Segment Open
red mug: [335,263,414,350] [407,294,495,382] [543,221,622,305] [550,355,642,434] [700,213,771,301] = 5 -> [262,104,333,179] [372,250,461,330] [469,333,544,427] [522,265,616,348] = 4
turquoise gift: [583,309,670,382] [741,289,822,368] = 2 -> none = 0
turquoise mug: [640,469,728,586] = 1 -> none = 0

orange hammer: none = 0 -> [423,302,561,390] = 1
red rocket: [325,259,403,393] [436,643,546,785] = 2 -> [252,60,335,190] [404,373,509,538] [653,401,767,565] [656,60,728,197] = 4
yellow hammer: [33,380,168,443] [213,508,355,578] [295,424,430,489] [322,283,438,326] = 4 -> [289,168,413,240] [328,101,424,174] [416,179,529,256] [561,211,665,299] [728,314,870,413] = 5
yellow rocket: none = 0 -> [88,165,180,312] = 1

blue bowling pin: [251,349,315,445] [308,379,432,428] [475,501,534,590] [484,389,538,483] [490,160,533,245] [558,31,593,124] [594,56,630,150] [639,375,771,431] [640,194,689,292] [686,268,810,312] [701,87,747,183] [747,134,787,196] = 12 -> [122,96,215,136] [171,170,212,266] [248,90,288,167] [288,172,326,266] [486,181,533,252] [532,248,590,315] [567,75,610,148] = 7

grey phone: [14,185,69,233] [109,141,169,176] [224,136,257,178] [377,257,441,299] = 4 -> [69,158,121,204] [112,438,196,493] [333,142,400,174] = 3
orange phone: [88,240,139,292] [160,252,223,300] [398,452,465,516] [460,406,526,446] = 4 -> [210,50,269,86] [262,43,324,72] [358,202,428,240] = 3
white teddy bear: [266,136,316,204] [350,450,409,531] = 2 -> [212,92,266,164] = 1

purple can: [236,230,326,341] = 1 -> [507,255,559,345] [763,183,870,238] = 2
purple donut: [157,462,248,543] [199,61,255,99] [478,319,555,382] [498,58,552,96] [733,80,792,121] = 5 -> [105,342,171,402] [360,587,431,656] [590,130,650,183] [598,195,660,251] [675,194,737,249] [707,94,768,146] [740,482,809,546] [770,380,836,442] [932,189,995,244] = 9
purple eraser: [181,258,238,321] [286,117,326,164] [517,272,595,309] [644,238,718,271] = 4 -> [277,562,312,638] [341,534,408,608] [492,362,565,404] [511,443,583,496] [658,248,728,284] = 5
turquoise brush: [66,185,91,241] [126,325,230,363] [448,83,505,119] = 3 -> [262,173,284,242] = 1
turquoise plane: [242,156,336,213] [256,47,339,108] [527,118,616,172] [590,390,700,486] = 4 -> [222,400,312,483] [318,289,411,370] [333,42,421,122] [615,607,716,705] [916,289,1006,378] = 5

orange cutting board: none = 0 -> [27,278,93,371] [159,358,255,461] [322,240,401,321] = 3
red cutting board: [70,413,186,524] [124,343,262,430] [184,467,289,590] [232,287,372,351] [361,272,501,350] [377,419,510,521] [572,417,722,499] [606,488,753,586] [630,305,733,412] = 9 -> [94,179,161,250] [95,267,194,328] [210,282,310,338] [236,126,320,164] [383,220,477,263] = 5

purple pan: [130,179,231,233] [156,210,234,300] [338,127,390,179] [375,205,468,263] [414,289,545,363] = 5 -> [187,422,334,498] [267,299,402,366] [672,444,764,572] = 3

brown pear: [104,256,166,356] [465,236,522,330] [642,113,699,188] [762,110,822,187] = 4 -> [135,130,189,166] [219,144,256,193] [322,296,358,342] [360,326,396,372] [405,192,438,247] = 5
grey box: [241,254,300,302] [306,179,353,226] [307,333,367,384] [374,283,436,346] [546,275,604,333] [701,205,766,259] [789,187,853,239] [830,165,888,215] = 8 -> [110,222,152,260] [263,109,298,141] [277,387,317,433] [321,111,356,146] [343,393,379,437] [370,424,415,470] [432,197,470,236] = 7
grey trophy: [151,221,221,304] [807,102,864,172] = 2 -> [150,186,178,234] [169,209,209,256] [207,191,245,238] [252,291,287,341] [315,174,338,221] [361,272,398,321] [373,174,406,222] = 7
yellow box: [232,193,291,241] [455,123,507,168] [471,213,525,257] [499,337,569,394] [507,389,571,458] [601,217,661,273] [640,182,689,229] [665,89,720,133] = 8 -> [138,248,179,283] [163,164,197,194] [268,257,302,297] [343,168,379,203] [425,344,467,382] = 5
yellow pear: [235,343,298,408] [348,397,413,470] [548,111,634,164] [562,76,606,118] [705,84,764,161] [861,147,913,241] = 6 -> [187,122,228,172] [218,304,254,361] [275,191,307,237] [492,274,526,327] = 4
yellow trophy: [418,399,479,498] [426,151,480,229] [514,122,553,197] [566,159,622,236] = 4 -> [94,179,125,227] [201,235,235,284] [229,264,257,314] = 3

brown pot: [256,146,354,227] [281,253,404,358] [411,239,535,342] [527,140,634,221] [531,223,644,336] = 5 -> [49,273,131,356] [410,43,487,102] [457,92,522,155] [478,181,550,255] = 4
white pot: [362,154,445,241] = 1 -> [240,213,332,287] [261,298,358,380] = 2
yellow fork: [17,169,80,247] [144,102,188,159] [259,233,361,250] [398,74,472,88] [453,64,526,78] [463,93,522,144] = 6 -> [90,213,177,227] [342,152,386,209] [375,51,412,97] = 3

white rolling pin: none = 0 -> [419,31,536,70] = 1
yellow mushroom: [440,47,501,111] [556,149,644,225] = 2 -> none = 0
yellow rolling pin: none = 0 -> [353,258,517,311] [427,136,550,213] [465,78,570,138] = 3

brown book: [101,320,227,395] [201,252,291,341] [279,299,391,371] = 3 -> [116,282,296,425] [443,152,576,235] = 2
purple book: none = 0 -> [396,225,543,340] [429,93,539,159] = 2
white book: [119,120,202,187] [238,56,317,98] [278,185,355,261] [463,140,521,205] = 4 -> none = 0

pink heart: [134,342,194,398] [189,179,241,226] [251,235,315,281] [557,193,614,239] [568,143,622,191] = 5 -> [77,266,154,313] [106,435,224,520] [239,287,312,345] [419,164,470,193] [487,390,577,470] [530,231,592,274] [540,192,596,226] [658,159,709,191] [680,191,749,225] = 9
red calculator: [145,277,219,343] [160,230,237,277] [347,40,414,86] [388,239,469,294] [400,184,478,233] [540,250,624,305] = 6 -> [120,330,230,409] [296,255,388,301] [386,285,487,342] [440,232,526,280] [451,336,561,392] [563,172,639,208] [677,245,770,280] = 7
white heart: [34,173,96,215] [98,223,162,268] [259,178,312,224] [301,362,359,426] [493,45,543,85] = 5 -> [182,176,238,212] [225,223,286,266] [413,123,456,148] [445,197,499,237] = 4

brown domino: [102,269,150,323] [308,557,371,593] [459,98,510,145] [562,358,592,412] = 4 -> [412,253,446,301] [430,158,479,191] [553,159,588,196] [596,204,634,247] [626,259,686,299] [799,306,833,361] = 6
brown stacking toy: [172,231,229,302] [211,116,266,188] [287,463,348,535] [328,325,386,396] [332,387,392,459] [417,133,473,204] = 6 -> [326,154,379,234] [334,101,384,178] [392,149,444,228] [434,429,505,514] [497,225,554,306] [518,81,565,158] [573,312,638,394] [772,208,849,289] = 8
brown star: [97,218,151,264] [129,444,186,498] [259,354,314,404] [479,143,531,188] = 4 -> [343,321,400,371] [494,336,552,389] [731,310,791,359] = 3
Segment Closed
## WORK ORDER
From the entries above, pull out each line that includes "white".

## ANSWER TO THE PROBLEM
white teddy bear: [266,136,316,204] [350,450,409,531] = 2 -> [212,92,266,164] = 1
white pot: [362,154,445,241] = 1 -> [240,213,332,287] [261,298,358,380] = 2
white rolling pin: none = 0 -> [419,31,536,70] = 1
white book: [119,120,202,187] [238,56,317,98] [278,185,355,261] [463,140,521,205] = 4 -> none = 0
white heart: [34,173,96,215] [98,223,162,268] [259,178,312,224] [301,362,359,426] [493,45,543,85] = 5 -> [182,176,238,212] [225,223,286,266] [413,123,456,148] [445,197,499,237] = 4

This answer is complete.